_What to produce_. Where does the word "none" show up in the records? Copy every line that holds it.

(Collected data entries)
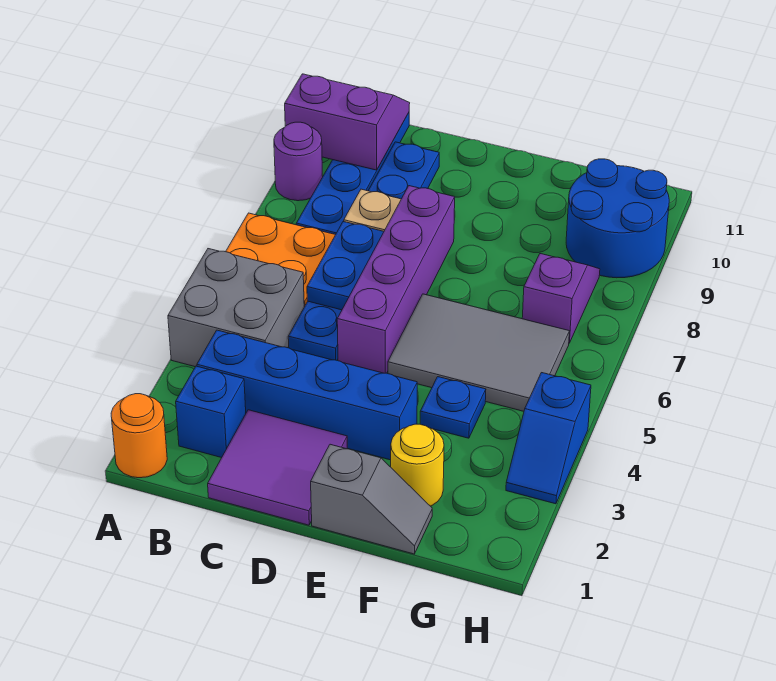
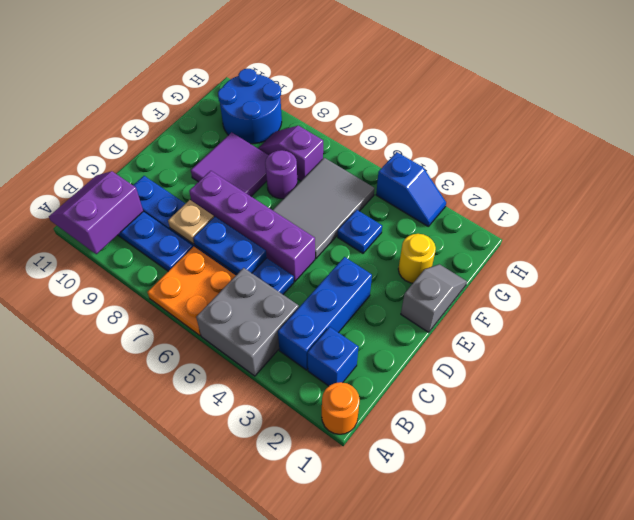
purple 1x1 round brick [274,122,323,201] -> purple 1x1 round brick moved to [265,150,297,199]
blue 1x4 brick [197,330,417,460] -> blue 1x3 brick [278,257,372,370]
purple 2x2 tile [208,410,347,525] -> purple 2x2 tile moved to [191,132,268,196]

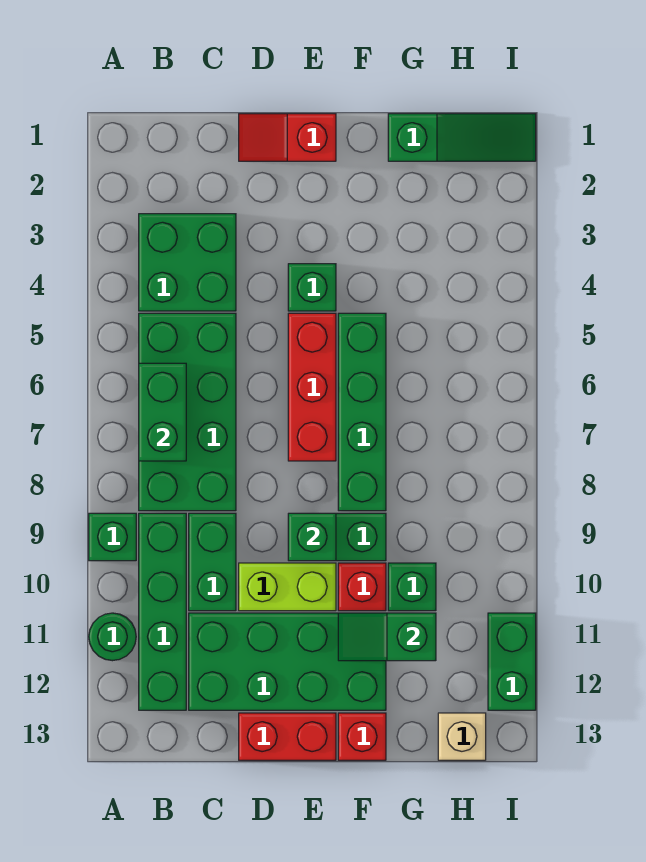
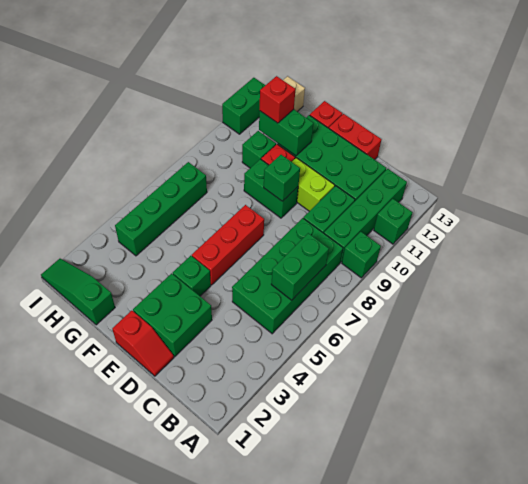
green 1x1 round brick [89,613,136,661] -> green 1x1 brick [374,199,413,244]
green 2x2 brick [139,214,236,311] -> green 2x2 brick moved to [133,273,212,357]
green 1x4 brick [338,313,386,511] -> green 1x4 brick moved to [115,162,207,256]
green 1x2 slope [338,613,436,661] -> green 1x2 brick [259,109,314,156]
none -> red 1x1 brick [260,76,295,123]

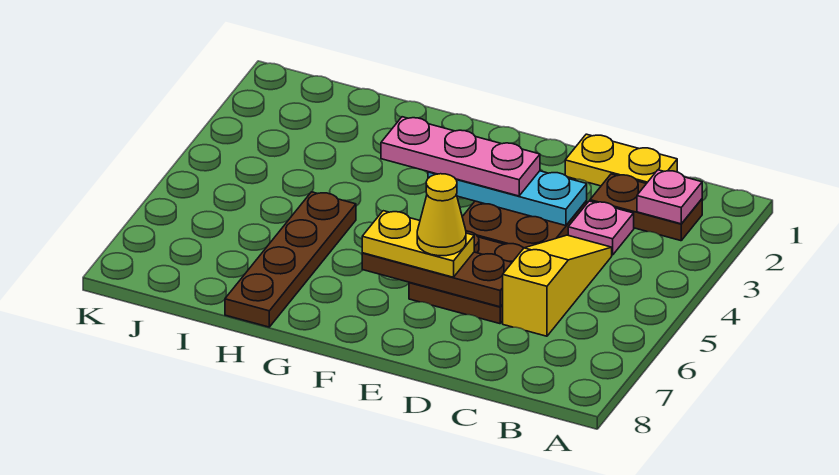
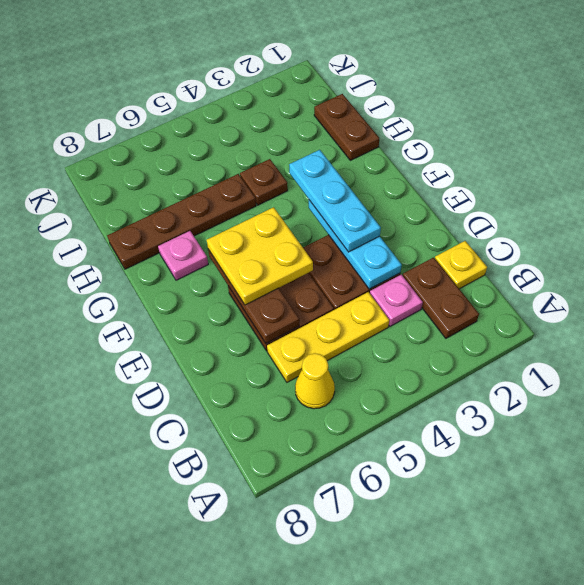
pink 1x1 plate [637,170,702,224] -> pink 1x1 plate moved to [158,231,208,280]
yellow 1x2 plate [565,134,677,186] -> yellow 1x1 plate [435,241,487,289]
yellow 1x3 slope [502,235,612,336] -> yellow 1x3 plate [267,292,389,382]
pink 1x3 plate [381,117,540,196] -> cyan 1x3 plate [289,150,381,252]
yellow 1x2 plate [362,211,474,277] -> yellow 2x2 plate [207,207,313,305]
yellow 1x1 cone [417,174,466,256] -> yellow 1x1 cone moved to [295,353,335,409]
none -> brown 1x2 plate [314,94,379,160]
none -> brown 1x1 plate [240,159,288,205]

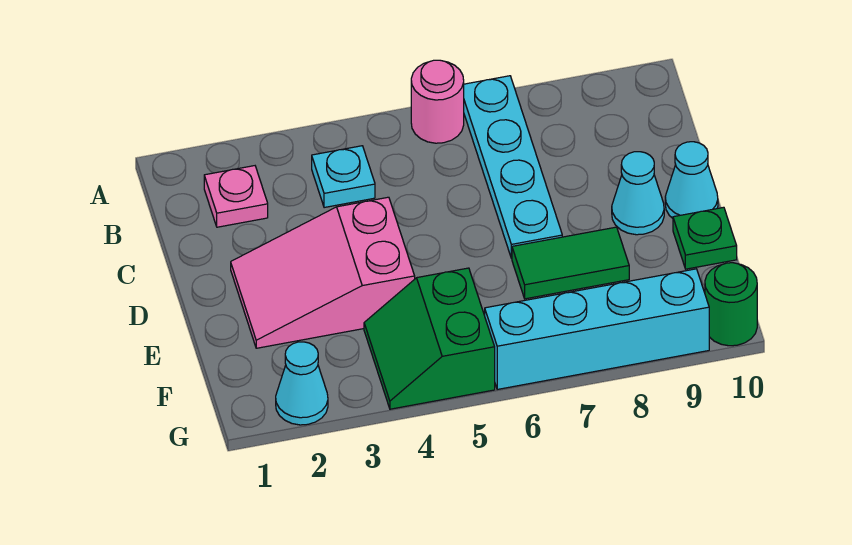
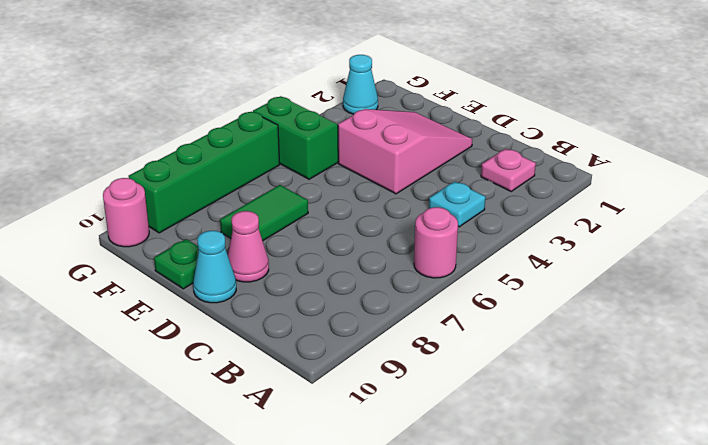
cyan 1x4 plate [464,76,562,258] -> none
cyan 1x1 cone [612,152,664,235] -> pink 1x1 cone [228,211,269,282]
cyan 1x4 brick [485,269,709,389] -> green 1x4 brick [129,112,280,233]
green 1x1 round brick [705,263,757,346] -> pink 1x1 round brick [103,178,149,247]

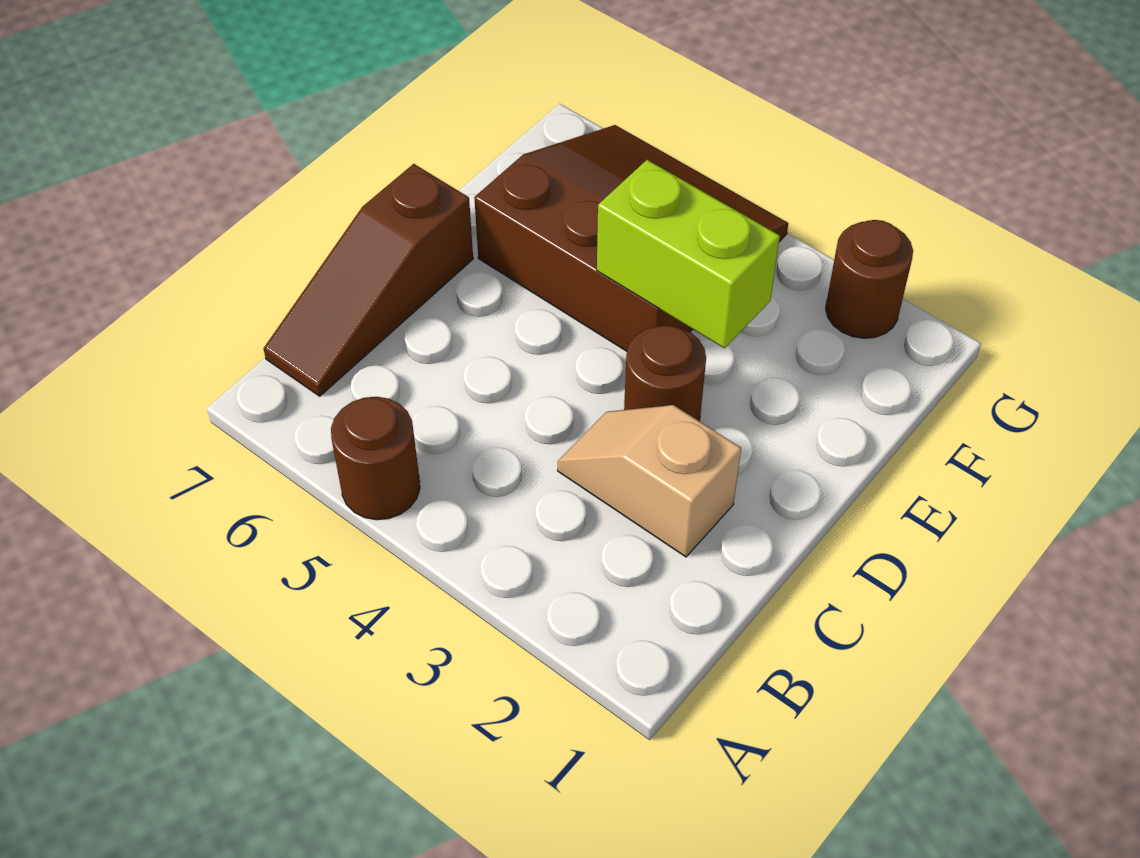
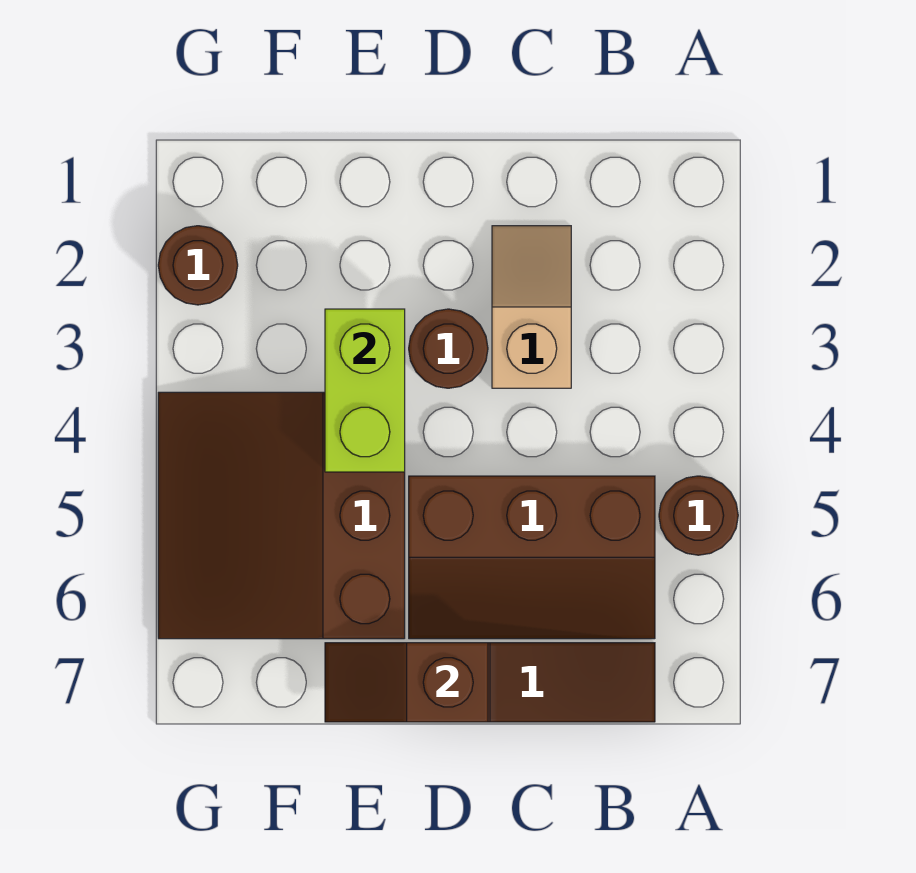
none -> brown 2x3 slope [409,476,655,639]
tan 1x2 slope [558,405,741,557] -> tan 1x2 slope turned to [492,226,571,388]
none -> brown 1x2 slope [325,643,488,722]

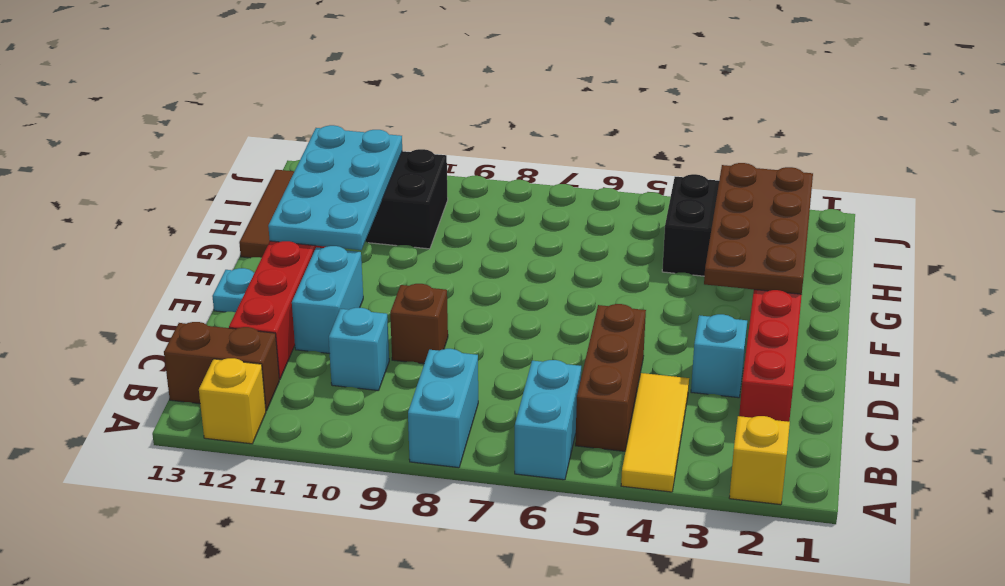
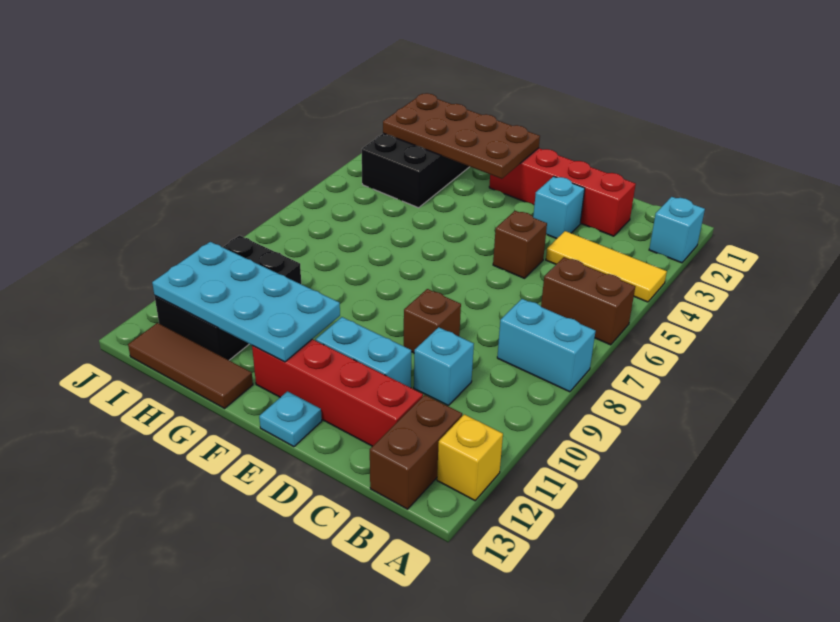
yellow 1x1 brick [729,416,790,505] -> cyan 1x1 brick [649,197,705,263]
cyan 1x2 brick [515,360,581,480] -> brown 1x2 brick [541,257,635,345]
brown 1x3 brick [575,304,646,451] -> brown 1x1 brick [493,211,547,278]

_Response to the exercise_.
none -> red 1x1 brick [260,76,295,123]
none -> brown 1x2 plate [314,94,379,160]
none -> brown 1x1 plate [240,159,288,205]
cyan 1x4 plate [464,76,562,258] -> none
none -> brown 2x3 slope [409,476,655,639]
none -> brown 1x2 slope [325,643,488,722]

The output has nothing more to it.